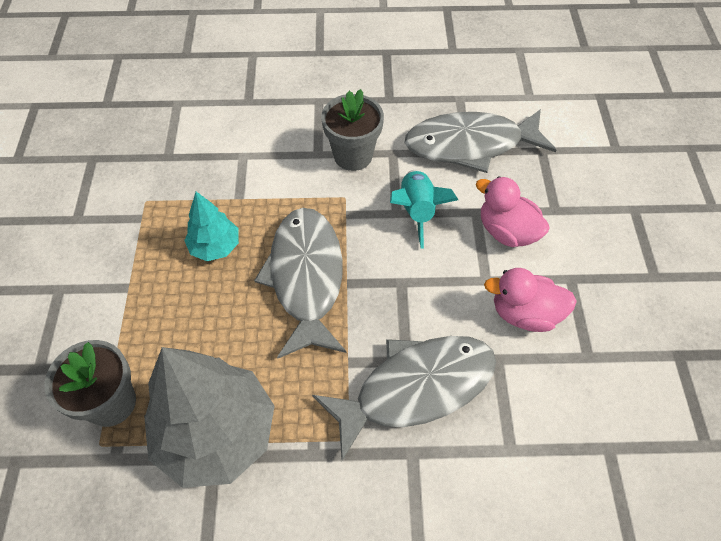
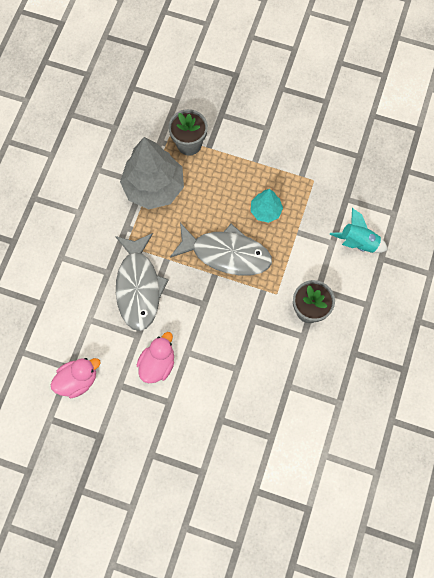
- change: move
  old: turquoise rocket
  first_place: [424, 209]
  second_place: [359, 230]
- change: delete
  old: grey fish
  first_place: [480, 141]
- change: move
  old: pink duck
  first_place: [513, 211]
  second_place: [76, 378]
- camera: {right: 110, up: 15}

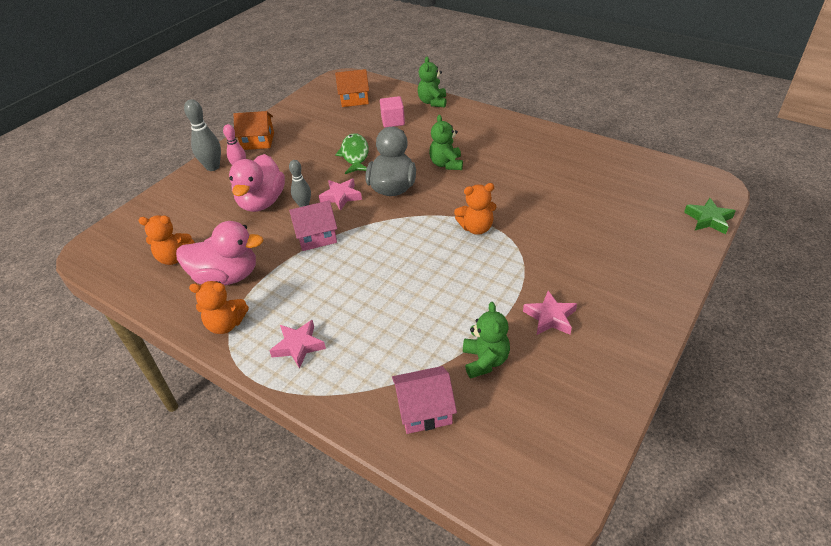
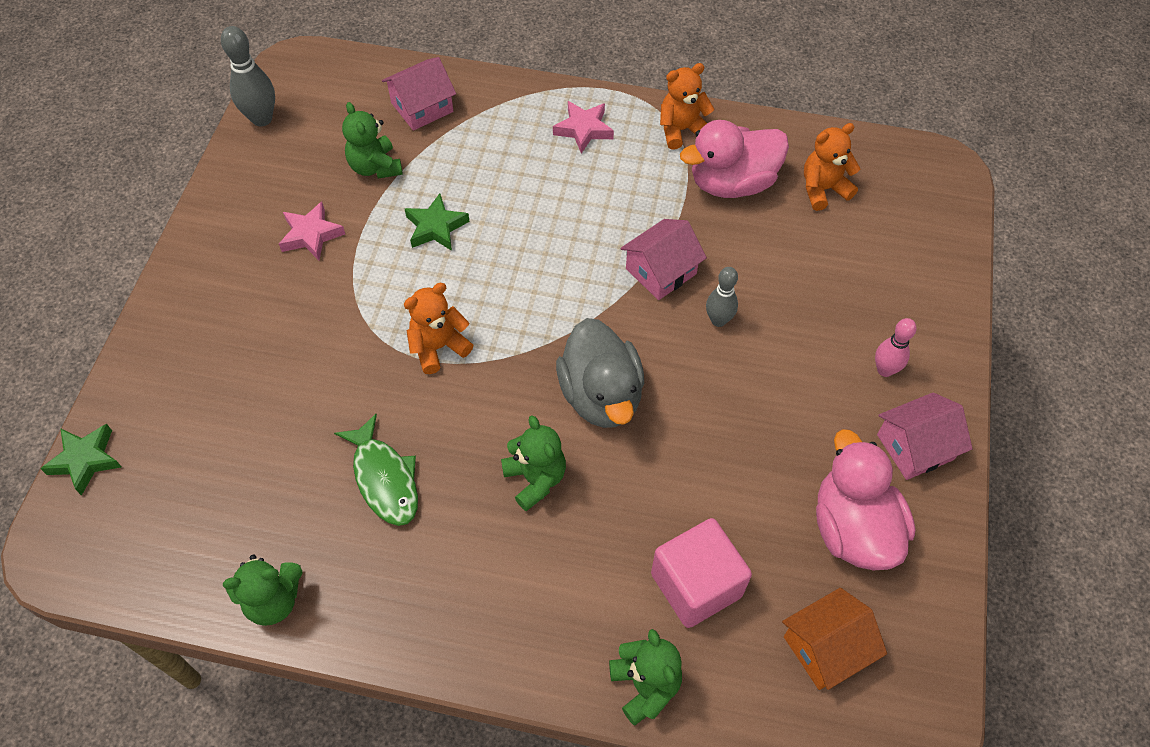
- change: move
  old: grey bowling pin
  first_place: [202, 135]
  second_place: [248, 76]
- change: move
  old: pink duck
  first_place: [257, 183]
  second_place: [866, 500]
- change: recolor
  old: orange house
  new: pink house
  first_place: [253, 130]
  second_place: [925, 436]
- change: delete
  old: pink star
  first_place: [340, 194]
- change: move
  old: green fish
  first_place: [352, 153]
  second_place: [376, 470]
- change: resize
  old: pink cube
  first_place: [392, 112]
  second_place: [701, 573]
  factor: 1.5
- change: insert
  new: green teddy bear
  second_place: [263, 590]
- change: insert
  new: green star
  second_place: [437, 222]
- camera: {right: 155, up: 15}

___

When you reach an image, pass over it, and retype all other material exactly.

- change: move
  old: turquoise rocket
  first_place: [424, 209]
  second_place: [359, 230]
- change: delete
  old: grey fish
  first_place: [480, 141]
- change: move
  old: pink duck
  first_place: [513, 211]
  second_place: [76, 378]
- camera: {right: 110, up: 15}

- change: move
  old: grey bowling pin
  first_place: [202, 135]
  second_place: [248, 76]
- change: move
  old: pink duck
  first_place: [257, 183]
  second_place: [866, 500]
- change: recolor
  old: orange house
  new: pink house
  first_place: [253, 130]
  second_place: [925, 436]
- change: delete
  old: pink star
  first_place: [340, 194]
- change: move
  old: green fish
  first_place: [352, 153]
  second_place: [376, 470]
- change: resize
  old: pink cube
  first_place: [392, 112]
  second_place: [701, 573]
  factor: 1.5
- change: insert
  new: green teddy bear
  second_place: [263, 590]
- change: insert
  new: green star
  second_place: [437, 222]
- camera: {right: 155, up: 15}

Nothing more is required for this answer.